» Task requirements:
Extract the lines from the first one in the records below through the line containing "camera: 40 degrees left, 15 degrees up", keeping both ends and leaving out any pictures.

··· Records for the exercise ···

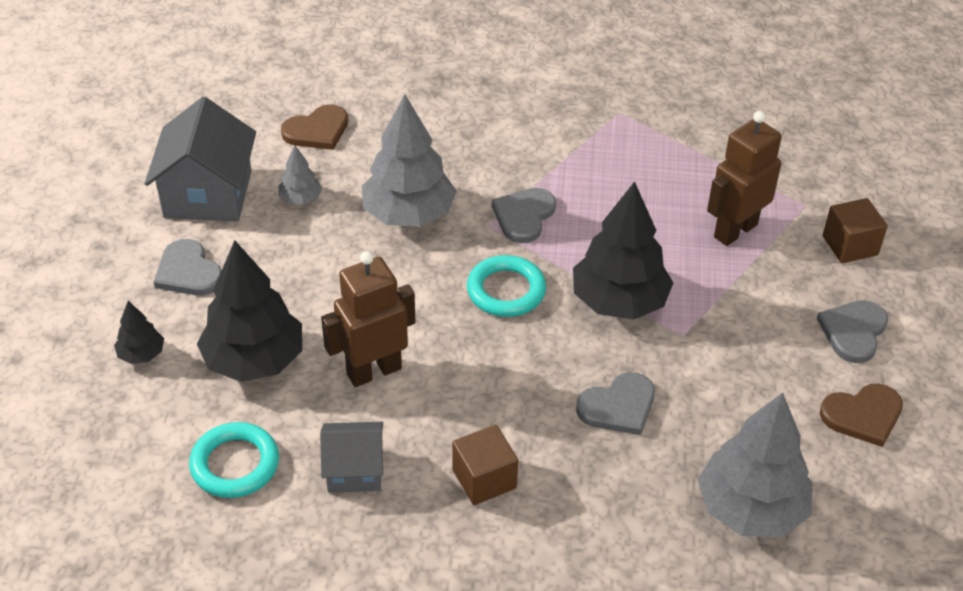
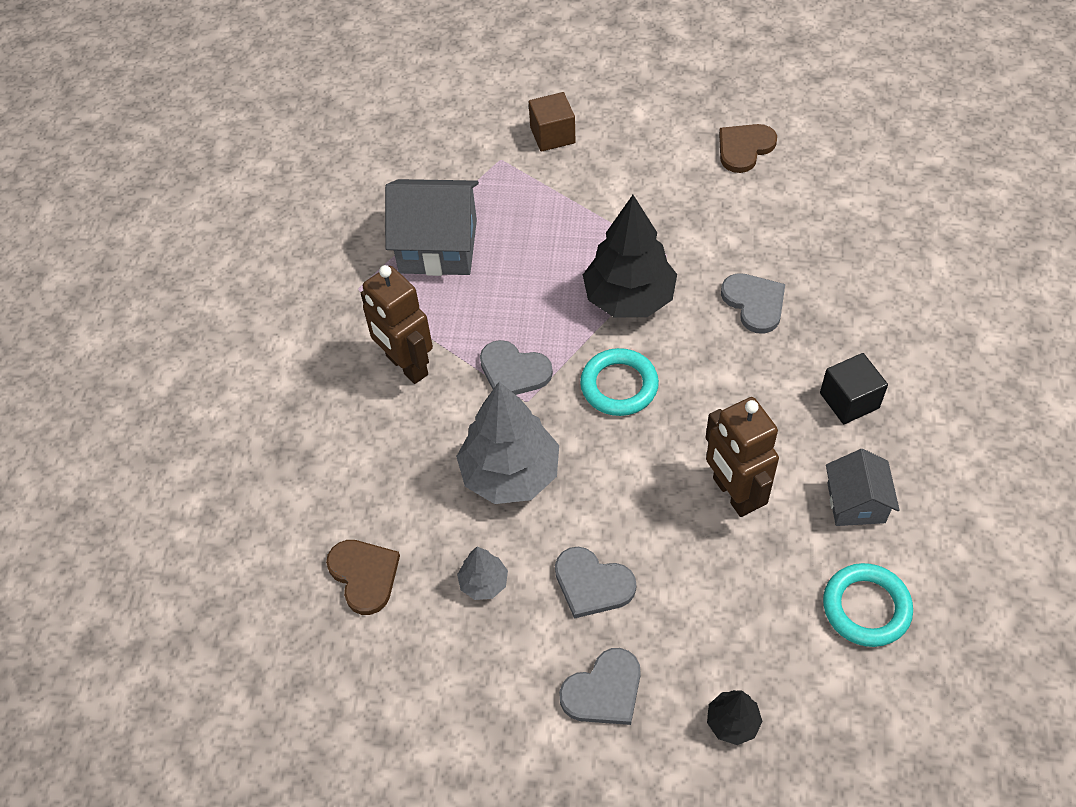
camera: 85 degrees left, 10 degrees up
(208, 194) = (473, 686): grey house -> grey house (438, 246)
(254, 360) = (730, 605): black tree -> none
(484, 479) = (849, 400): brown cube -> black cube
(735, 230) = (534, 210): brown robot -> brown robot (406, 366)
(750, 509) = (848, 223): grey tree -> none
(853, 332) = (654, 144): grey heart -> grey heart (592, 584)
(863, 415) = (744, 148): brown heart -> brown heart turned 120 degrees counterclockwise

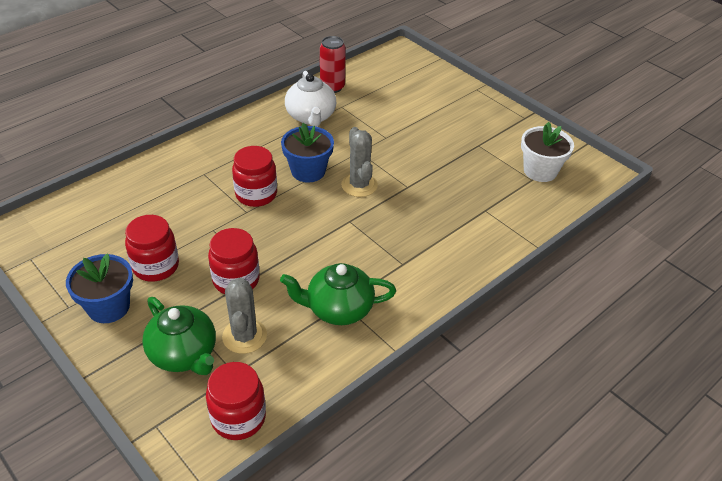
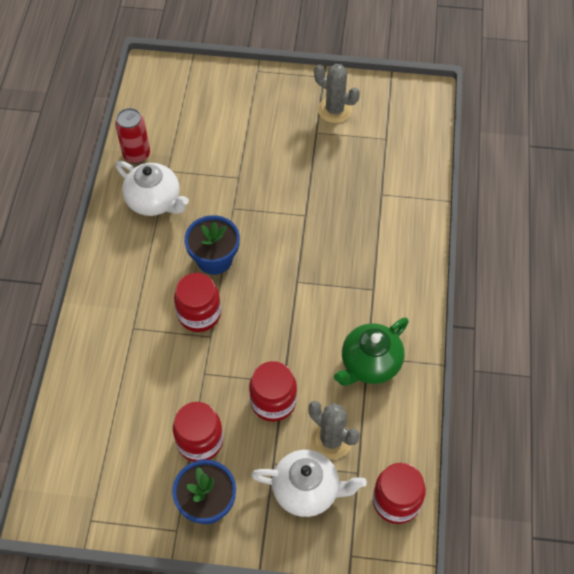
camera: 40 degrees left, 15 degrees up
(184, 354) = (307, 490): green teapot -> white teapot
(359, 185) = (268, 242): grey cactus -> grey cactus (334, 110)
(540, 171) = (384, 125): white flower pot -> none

···

» Answer to this problem:
camera: 85 degrees left, 10 degrees up
(208, 194) = (473, 686): grey house -> grey house (438, 246)
(254, 360) = (730, 605): black tree -> none
(484, 479) = (849, 400): brown cube -> black cube
(735, 230) = (534, 210): brown robot -> brown robot (406, 366)
(750, 509) = (848, 223): grey tree -> none
(853, 332) = (654, 144): grey heart -> grey heart (592, 584)
(863, 415) = (744, 148): brown heart -> brown heart turned 120 degrees counterclockwise

camera: 40 degrees left, 15 degrees up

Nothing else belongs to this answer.